# Task instructions
In the records below, repeat word for word only the lines starting at the one that contains "(520, 261) = (417, 209): yellow" and ending at the one that contains "(453, 344) = (75, 262): none -> blue mug", pictures excluded.

# Working data
--

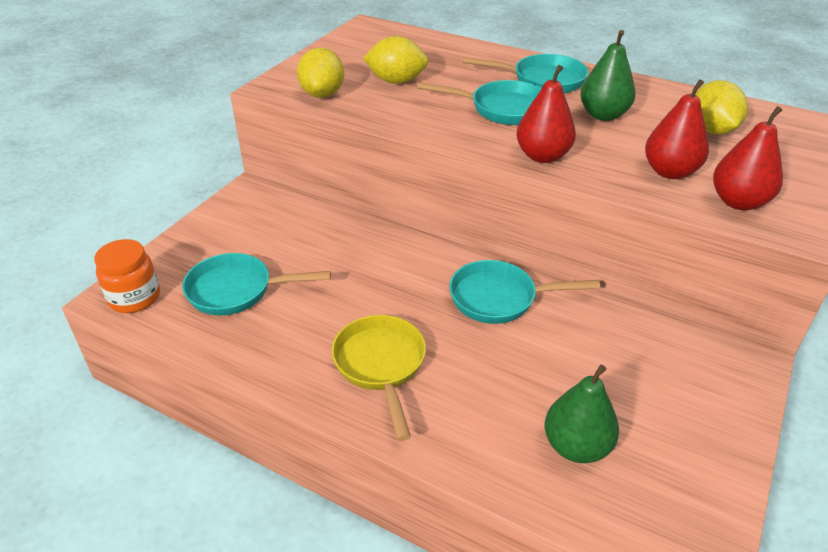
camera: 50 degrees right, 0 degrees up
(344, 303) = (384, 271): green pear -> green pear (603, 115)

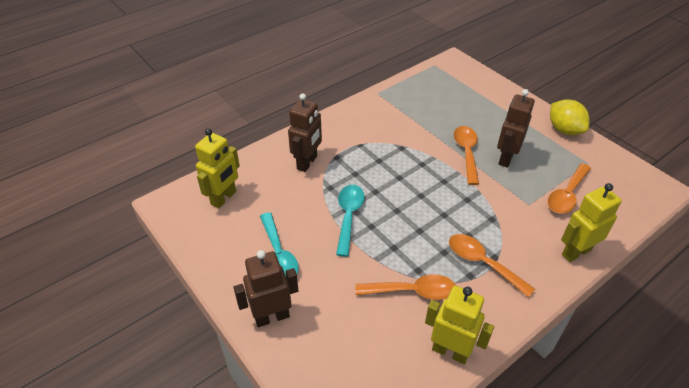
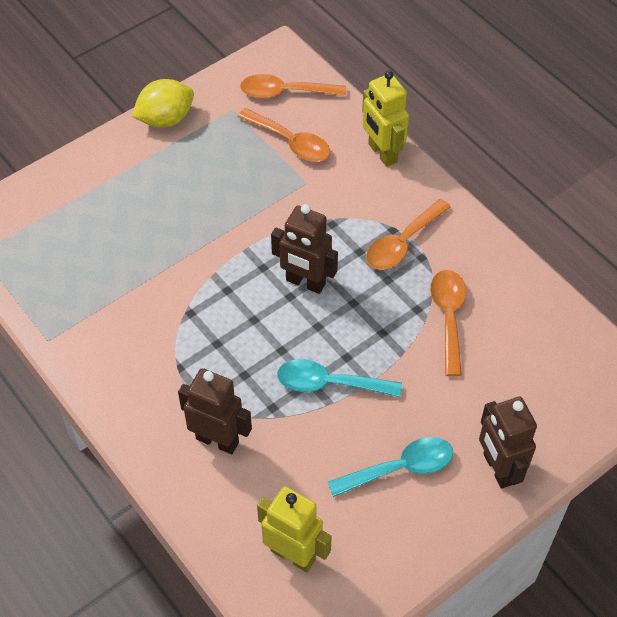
camera: 90 degrees left, 10 degrees up
(450, 351) = (524, 288): yellow robot -> none
(466, 153) = (206, 235): orange spoon -> orange spoon (285, 92)
(505, 158) = (219, 192): brown robot -> brown robot (305, 282)

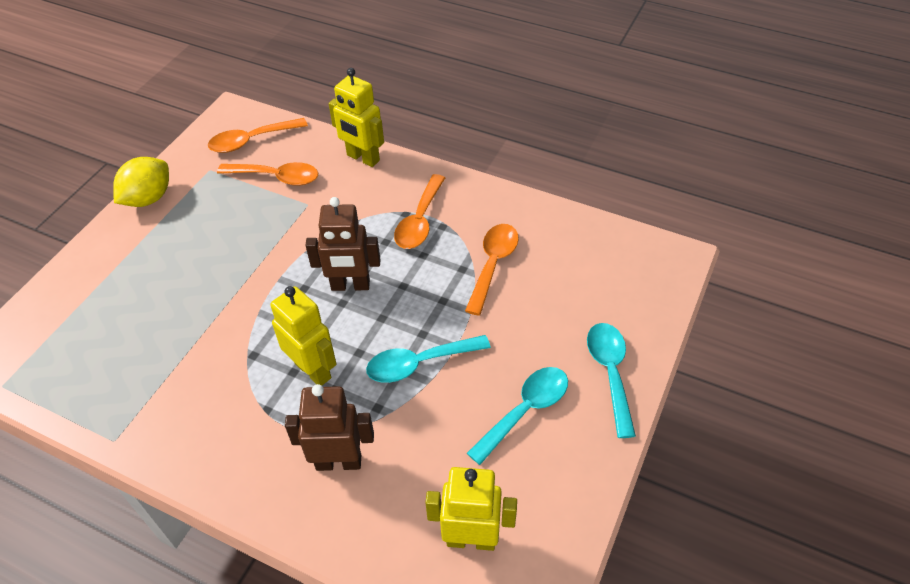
camera: 25 degrees left, 5 degrees down
(235, 349) = (313, 370): none -> yellow robot
(448, 317) = (493, 264): orange spoon -> orange spoon turned 45 degrees clockwise
(498, 469) = (610, 373): brown robot -> turquoise spoon

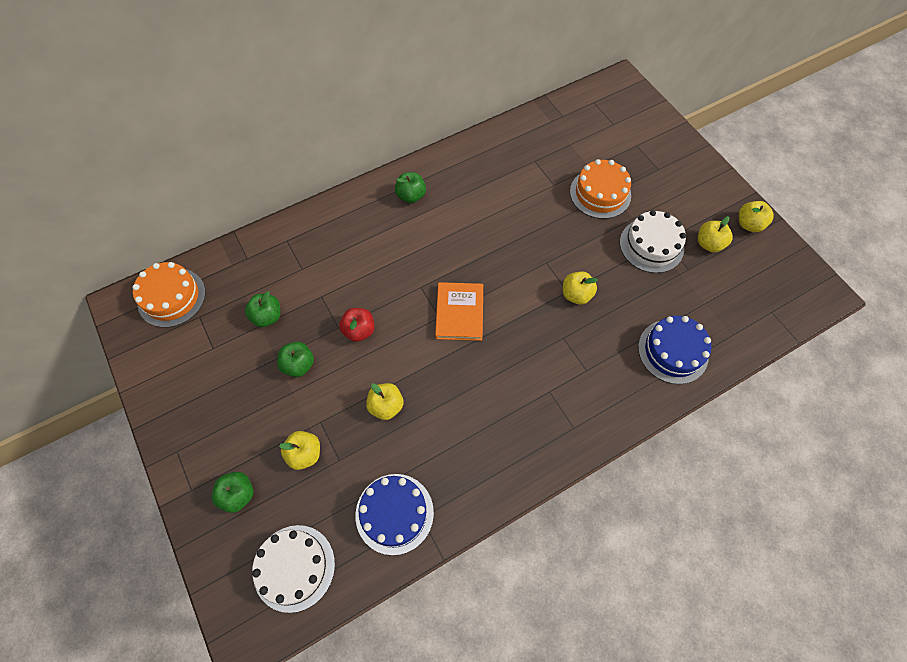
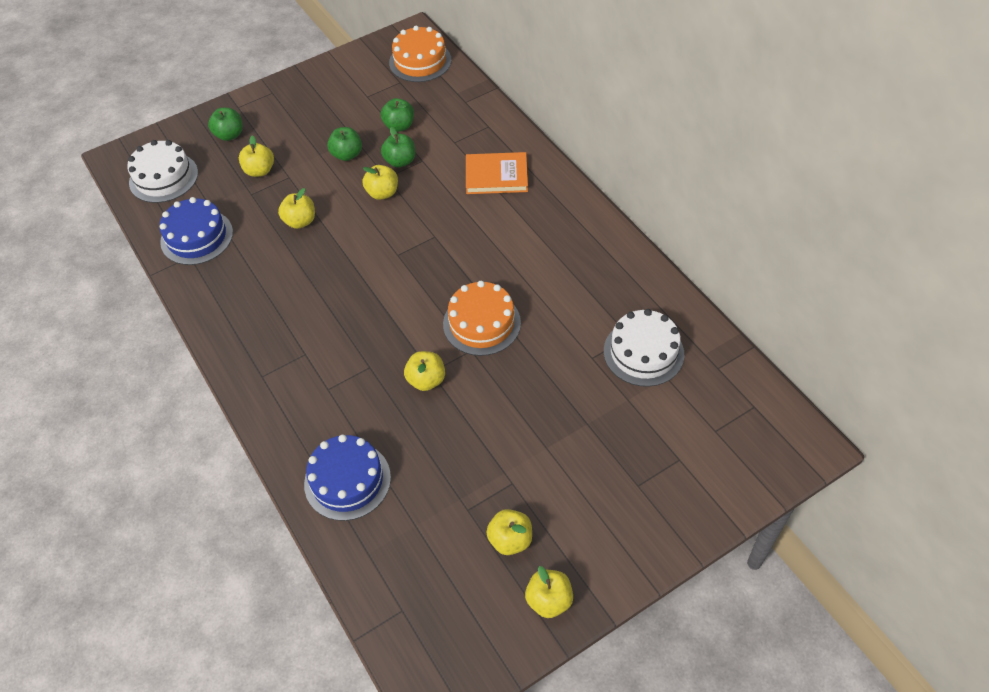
camera: 90 degrees right, 10 degrees down
(359, 330) = (382, 193): red apple -> yellow apple
(411, 196) = (557, 218): green apple -> green apple (400, 161)
(459, 313) = (402, 271): orange book -> orange book (496, 176)
(600, 193) = (584, 410): orange cake -> orange cake (481, 323)
(651, 245) = (503, 467): white cake -> white cake (643, 352)

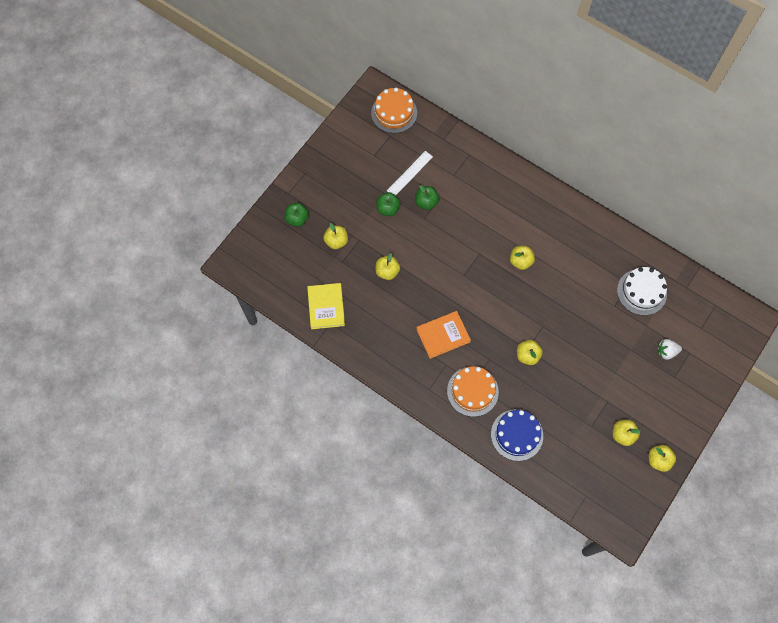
camera: 25 degrees left, 15 degrees up
(163, 177) = (273, 269): white cake -> none
(197, 237) = (326, 307): blue cake -> yellow book
(382, 193) = (428, 231): yellow apple -> yellow apple (520, 261)
(399, 126) = (410, 174): green apple -> white ruler
(481, 323) = (540, 305): orange cake -> orange cake (472, 391)
(496, 176) = (494, 193): orange book -> orange book (443, 335)
(642, 445) = (666, 352): none -> white strawberry

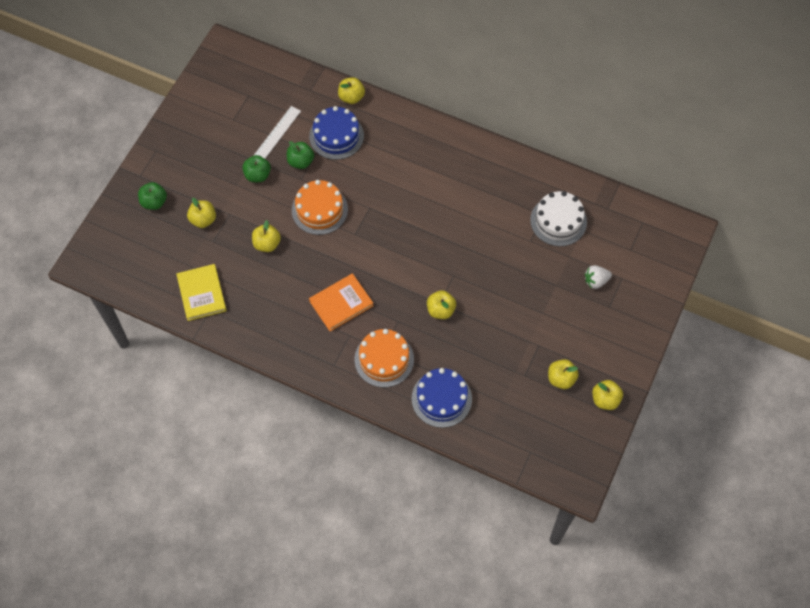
camera: 10 degrees left, 5 degrees down
(394, 113) = (249, 70): orange cake -> orange cake (319, 210)
(460, 184) = (336, 136): none -> blue cake
(520, 261) = (417, 209): yellow apple -> yellow apple (351, 97)

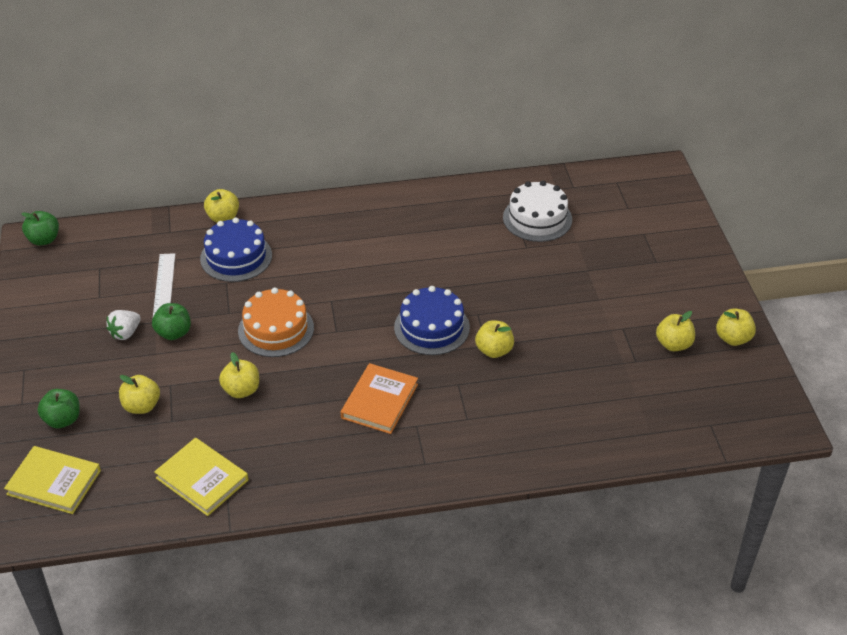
camera: 35 degrees left, 20 degrees down
(122, 244) = (54, 482): none -> yellow book
(301, 161) = (215, 297): green apple -> green apple (44, 240)
(384, 359) = (476, 427): orange cake -> none
(441, 398) = (573, 429): blue cake -> blue cake (431, 327)
(596, 281) = (622, 248): white strawberry -> white strawberry (125, 333)

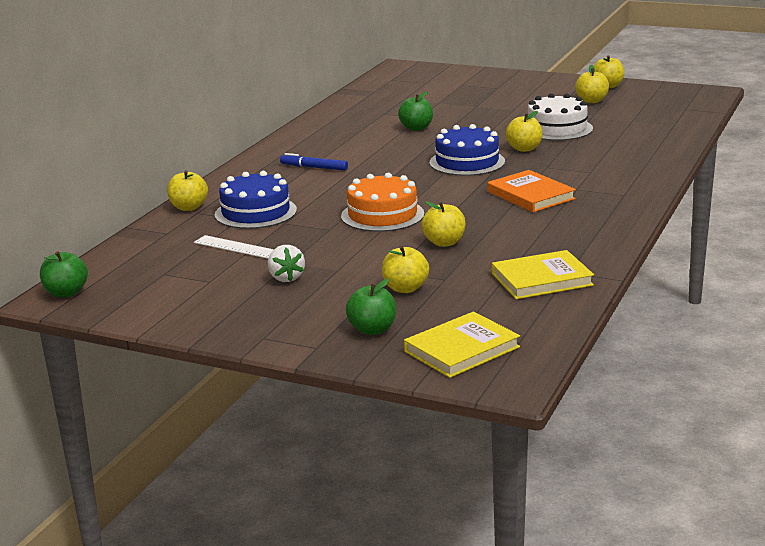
camera: 55 degrees left, 20 degrees down
(174, 333) = (321, 256): green apple -> green apple (416, 128)
(352, 242) = (314, 167): none -> blue marker
(537, 218) = (392, 107): white cake -> white cake (557, 128)

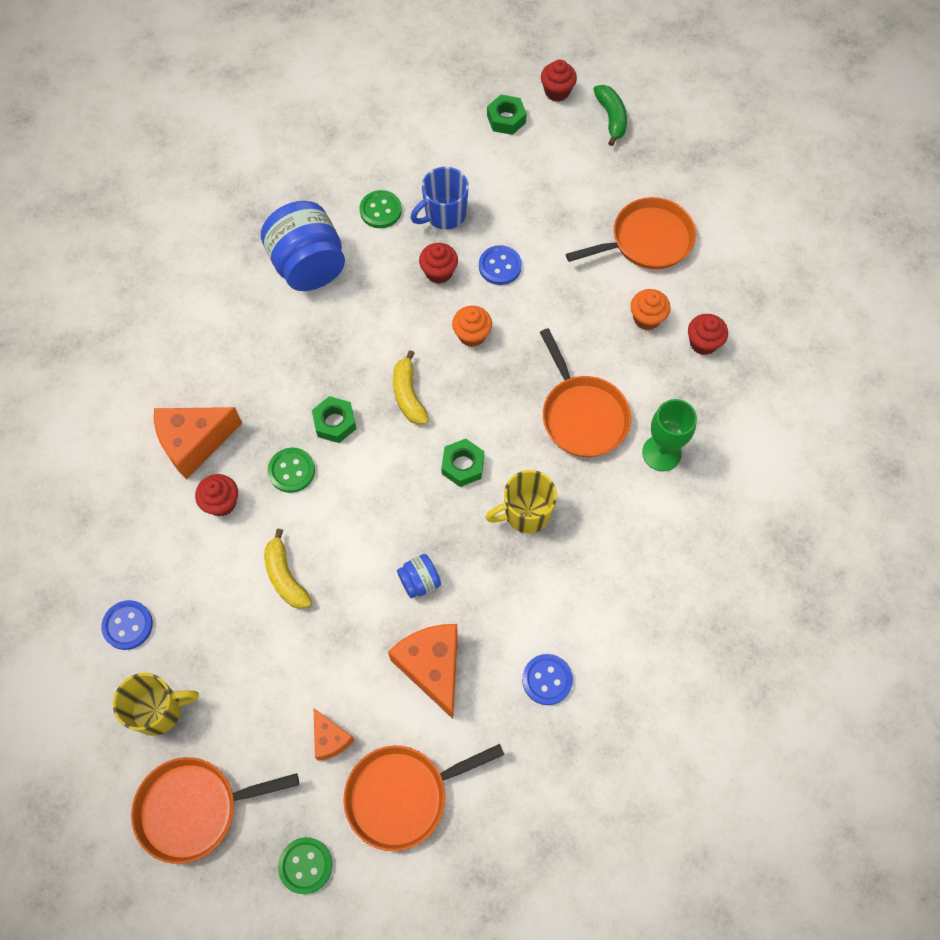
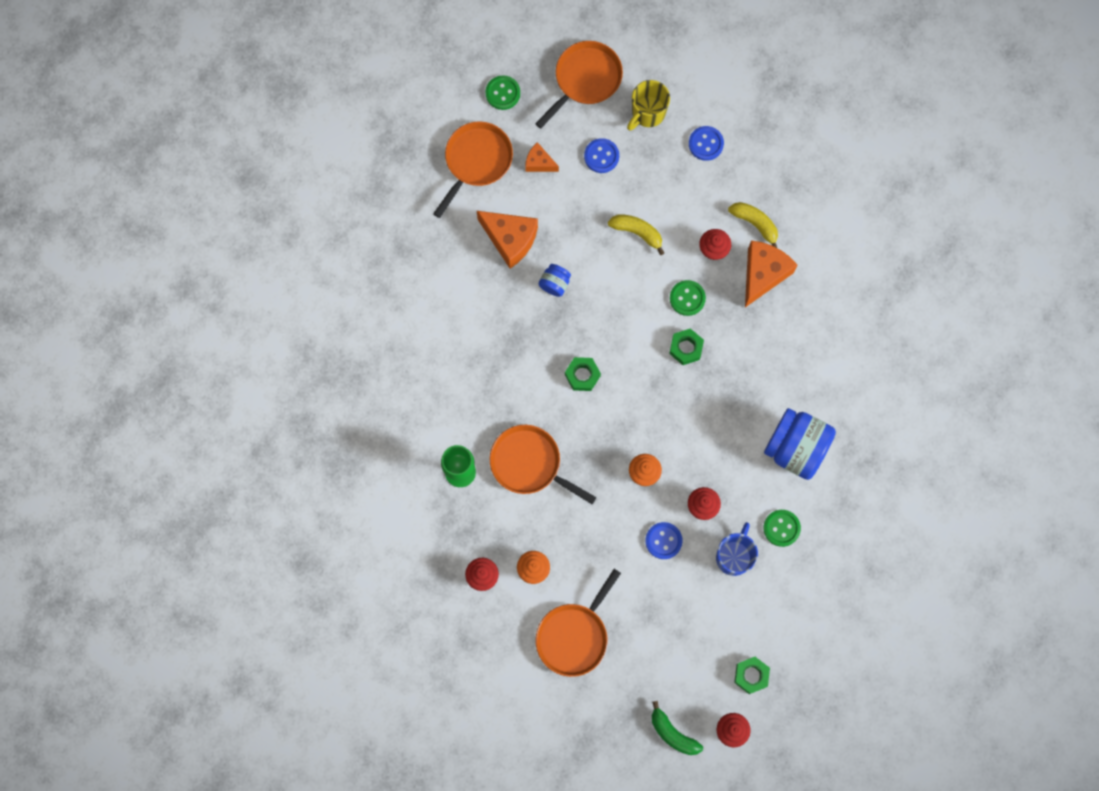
camera: 145 degrees right, 10 degrees up
(408, 395) = (653, 400): yellow banana -> yellow banana (755, 224)
(525, 513) = (520, 371): yellow mug -> none
(547, 680) = (438, 277): blue button -> blue button (601, 156)

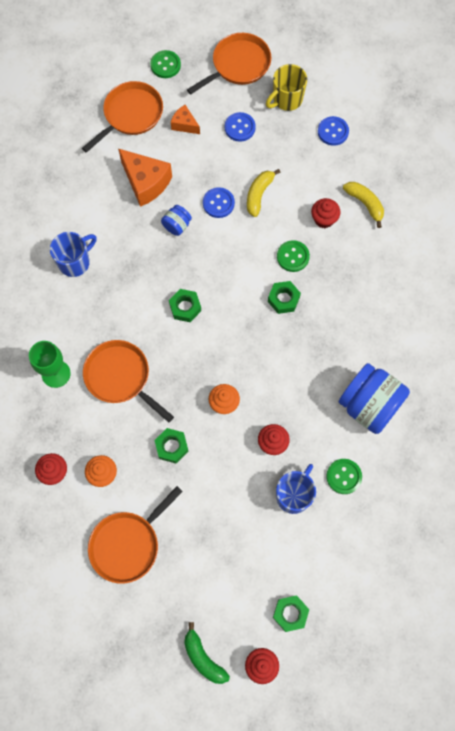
camera: 10 degrees right, 5 degrees down
(453, 344) = (75, 262): none -> blue mug
(598, 528) = (171, 447): none -> green nut
(637, 232) = (259, 194): yellow banana -> yellow banana turned 105 degrees counterclockwise
(663, 541) = (230, 469): blue button -> blue button (218, 203)
(763, 274) = (364, 247): orange cheese -> none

--

# Output of the exercise
(520, 261) = (417, 209): yellow apple -> yellow apple (351, 97)

camera: 35 degrees left, 20 degrees down
(122, 244) = (54, 482): none -> yellow book
(301, 161) = (215, 297): green apple -> green apple (44, 240)
(384, 359) = (476, 427): orange cake -> none
(441, 398) = (573, 429): blue cake -> blue cake (431, 327)
(596, 281) = (622, 248): white strawberry -> white strawberry (125, 333)

camera: 55 degrees left, 20 degrees down
(174, 333) = (321, 256): green apple -> green apple (416, 128)
(352, 242) = (314, 167): none -> blue marker
(537, 218) = (392, 107): white cake -> white cake (557, 128)

camera: 145 degrees right, 10 degrees up
(408, 395) = (653, 400): yellow banana -> yellow banana (755, 224)
(525, 513) = (520, 371): yellow mug -> none
(547, 680) = (438, 277): blue button -> blue button (601, 156)

camera: 10 degrees right, 5 degrees down
(453, 344) = (75, 262): none -> blue mug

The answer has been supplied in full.